Without including the images, transcribe each record precisely as it appears below.

[[ DATA TO EXAMINE, beginning ]]

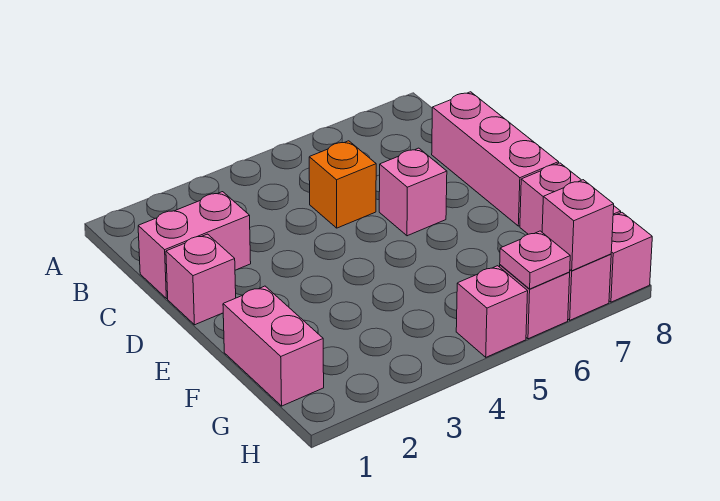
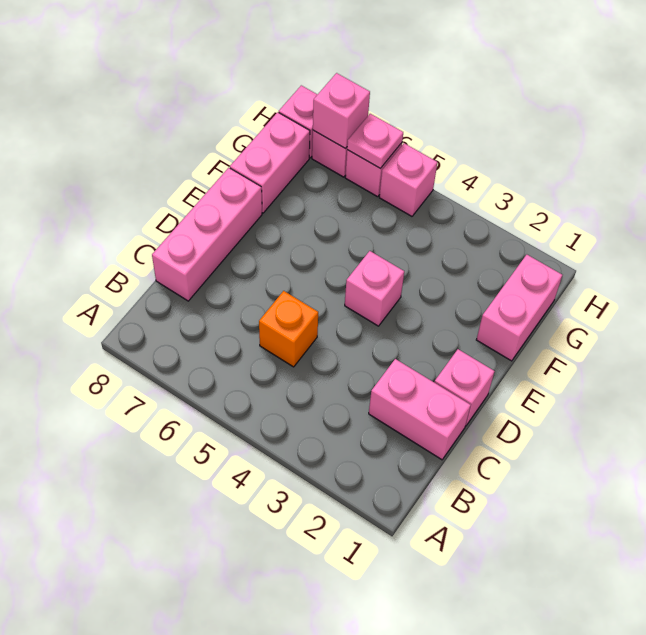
pink brick D6 level 1 -> pink brick E4 level 1

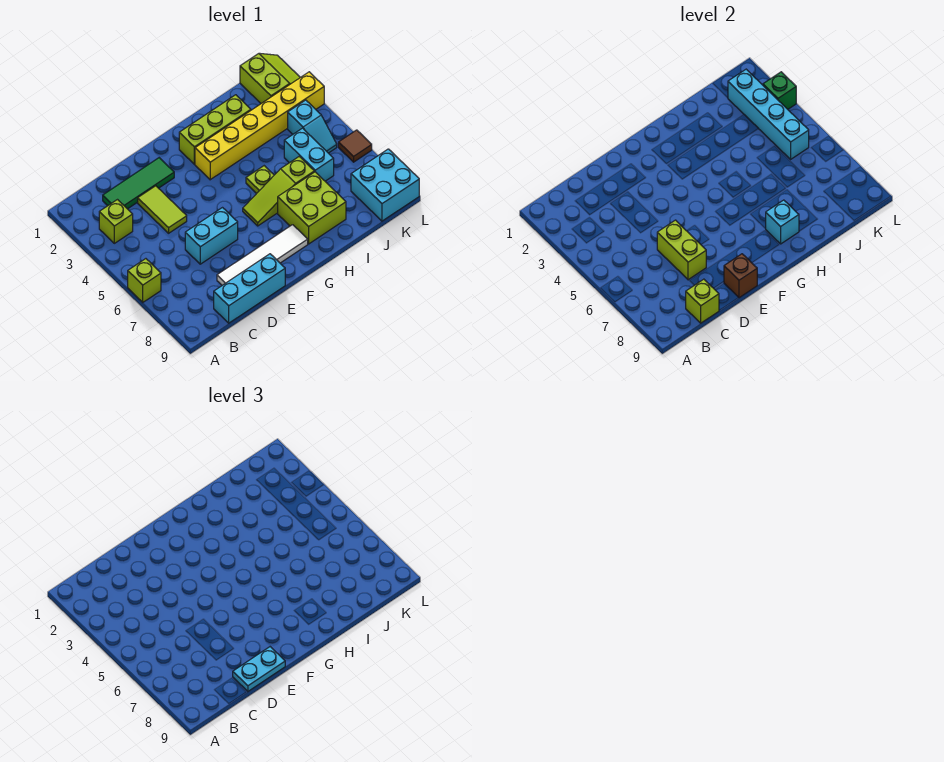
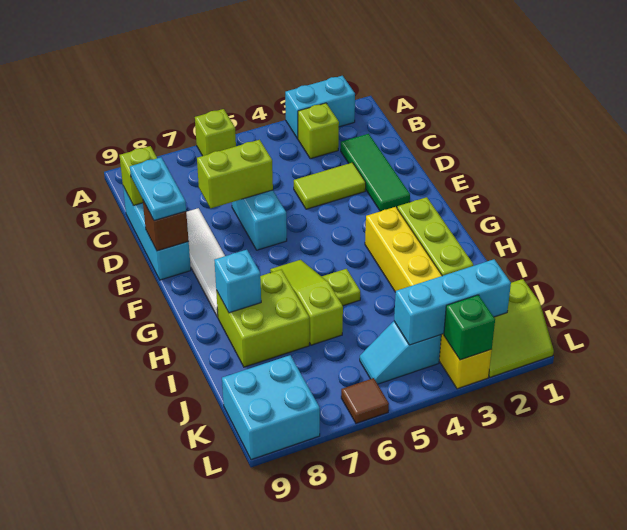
cyan brick J5:J6 level 1 -> cyan brick A2:A3 level 1
cyan brick K2:K5 level 2 -> cyan brick K2:K4 level 2

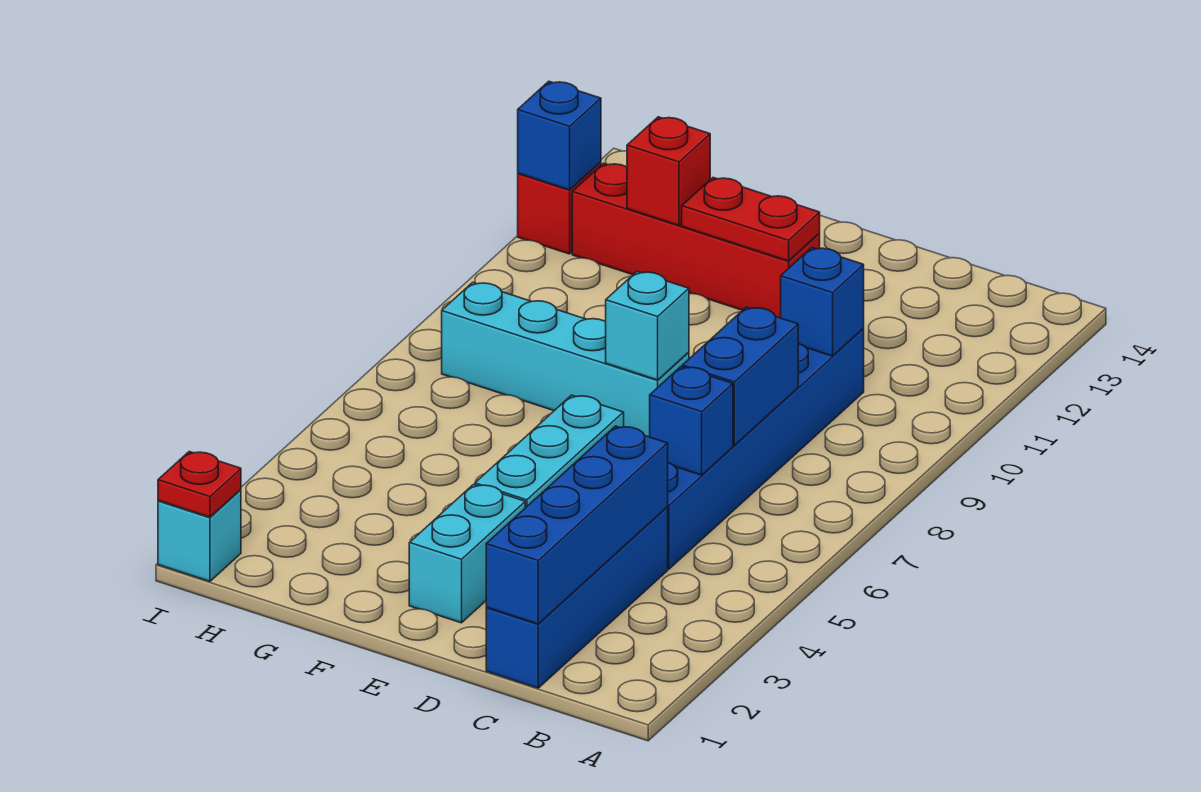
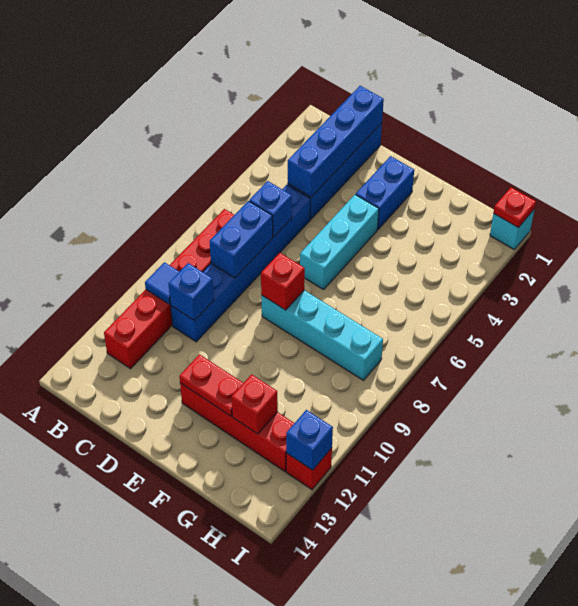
none -> red brick B7:B12 level 1
none -> blue tile B10 level 2
cyan brick E2:E3 level 1 -> blue brick E2:E3 level 1
cyan brick E8 level 2 -> red brick E8 level 2

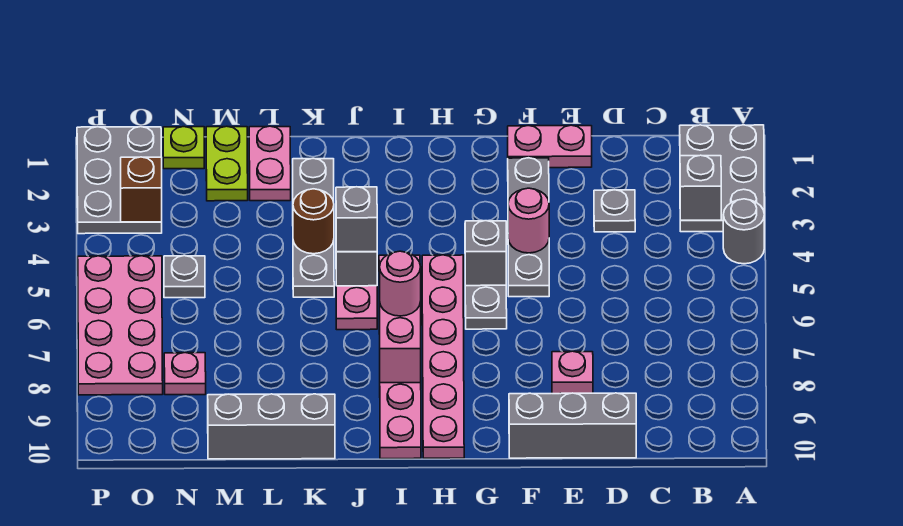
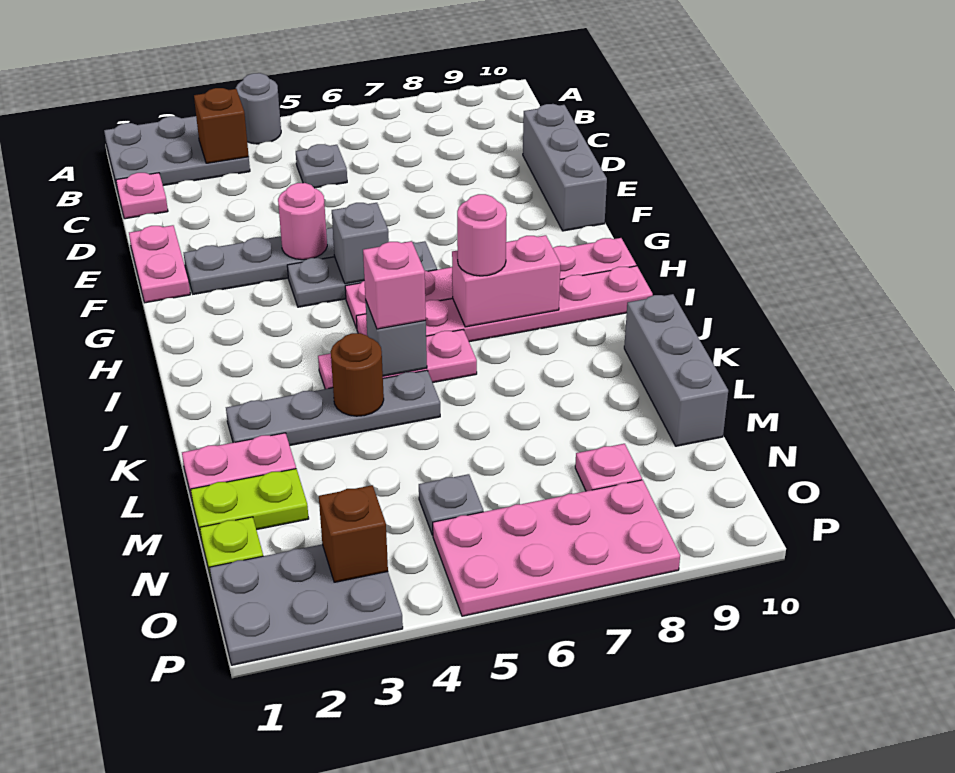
grey brick B3 level 2 -> brown brick B3 level 2
grey plate D3 level 1 -> grey plate C5 level 1
pink plate E8 level 1 -> pink plate C1 level 1
grey brick J5 level 3 -> pink brick J5 level 3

[[ DATA TO EXAMINE, end ]]

▸ SOLUTION TO THE PROBLEM
pink brick D6 level 1 -> pink brick E4 level 1

cyan brick J5:J6 level 1 -> cyan brick A2:A3 level 1
cyan brick K2:K5 level 2 -> cyan brick K2:K4 level 2

none -> red brick B7:B12 level 1
none -> blue tile B10 level 2
cyan brick E2:E3 level 1 -> blue brick E2:E3 level 1
cyan brick E8 level 2 -> red brick E8 level 2

grey brick B3 level 2 -> brown brick B3 level 2
grey plate D3 level 1 -> grey plate C5 level 1
pink plate E8 level 1 -> pink plate C1 level 1
grey brick J5 level 3 -> pink brick J5 level 3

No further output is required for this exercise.